## Raw data
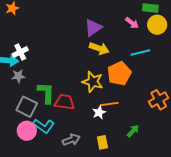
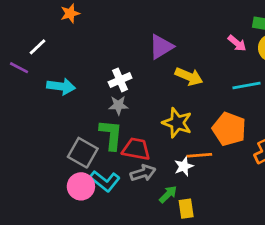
purple triangle: (93, 28) -> (161, 47), moved
white cross: (20, 52) -> (120, 80), moved
orange pentagon: (119, 73) -> (229, 129), moved, turned -30
gray star: (18, 76) -> (118, 105), moved
green arrow: (133, 131) -> (168, 194), moved
gray arrow: (71, 140) -> (143, 173), moved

## What to work on
Give the data again word for word, without pictures.

## Written answer
purple triangle: (93, 28) -> (161, 47), moved
white cross: (20, 52) -> (120, 80), moved
orange pentagon: (119, 73) -> (229, 129), moved, turned -30
gray star: (18, 76) -> (118, 105), moved
green arrow: (133, 131) -> (168, 194), moved
gray arrow: (71, 140) -> (143, 173), moved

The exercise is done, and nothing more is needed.